[Exercise aim]
Line by line, set down all the data below exactly, omitting any picture.

[Data extracts]
◇ ◇ ◇ ◇

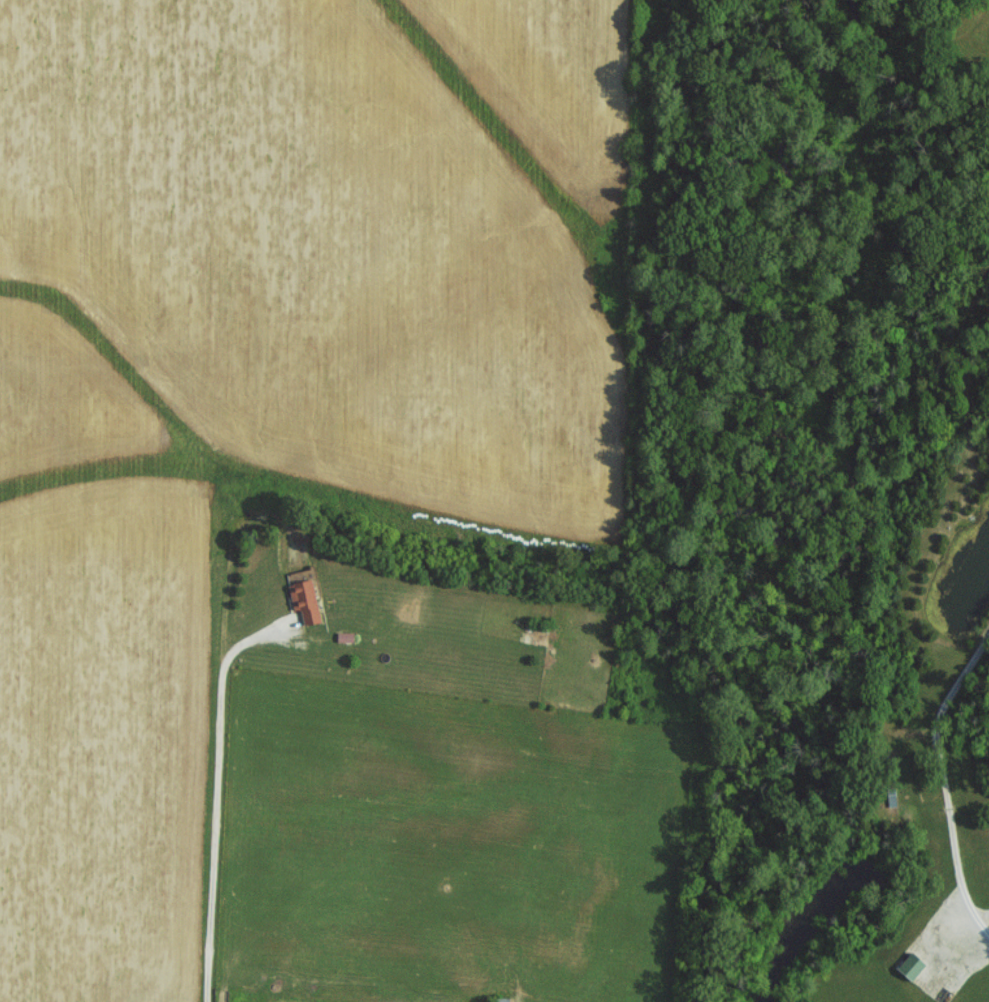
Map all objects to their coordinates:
building: (302, 600)
road: (946, 779)
road: (219, 805)
road: (988, 916)
building: (499, 999)

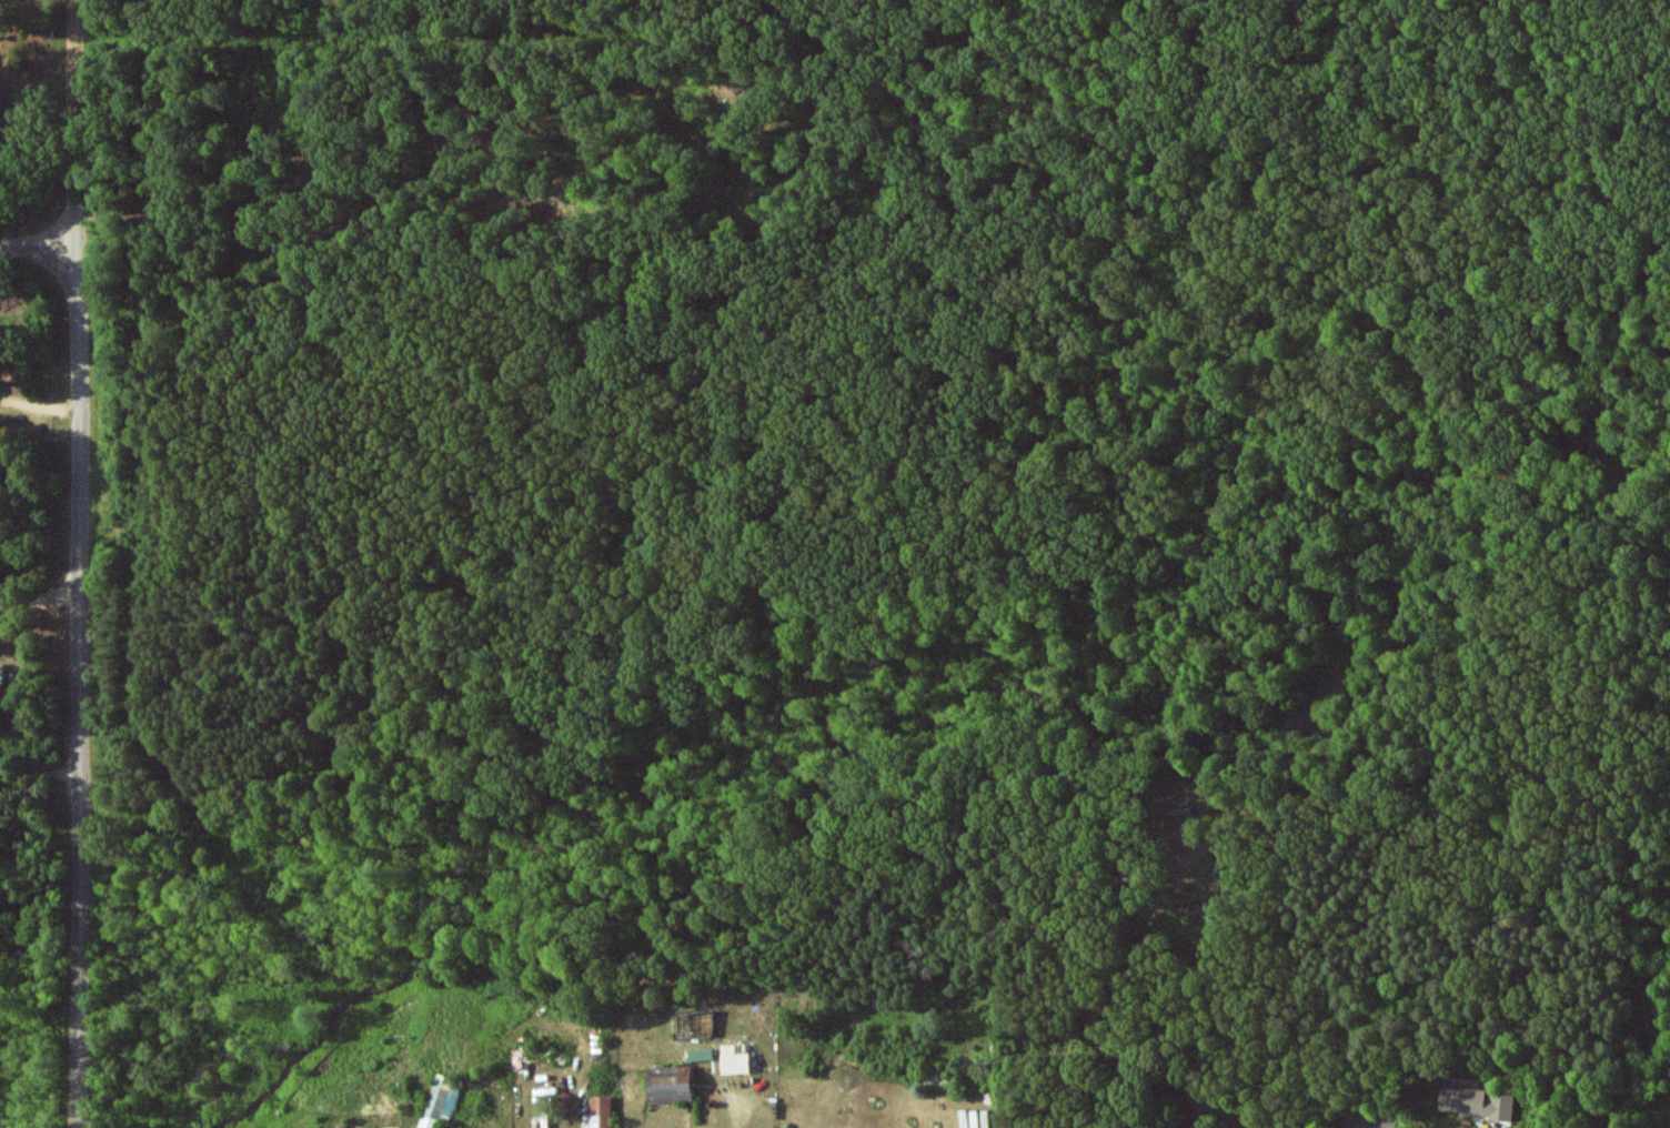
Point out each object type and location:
road: (350, 52)
park: (31, 112)
road: (39, 250)
road: (185, 252)
road: (39, 407)
road: (79, 563)
road: (39, 767)
building: (700, 1054)
building: (733, 1060)
building: (669, 1084)
building: (439, 1102)
building: (1478, 1103)
building: (598, 1113)
building: (1368, 1122)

◇ ◇ ◇ ◇

[Solution for this problem]
Map all objects to their coordinates:
building: (302, 600)
road: (946, 779)
road: (219, 805)
road: (988, 916)
building: (499, 999)

Point out each object type and location:
road: (350, 52)
park: (31, 112)
road: (39, 250)
road: (185, 252)
road: (39, 407)
road: (79, 563)
road: (39, 767)
building: (700, 1054)
building: (733, 1060)
building: (669, 1084)
building: (439, 1102)
building: (1478, 1103)
building: (598, 1113)
building: (1368, 1122)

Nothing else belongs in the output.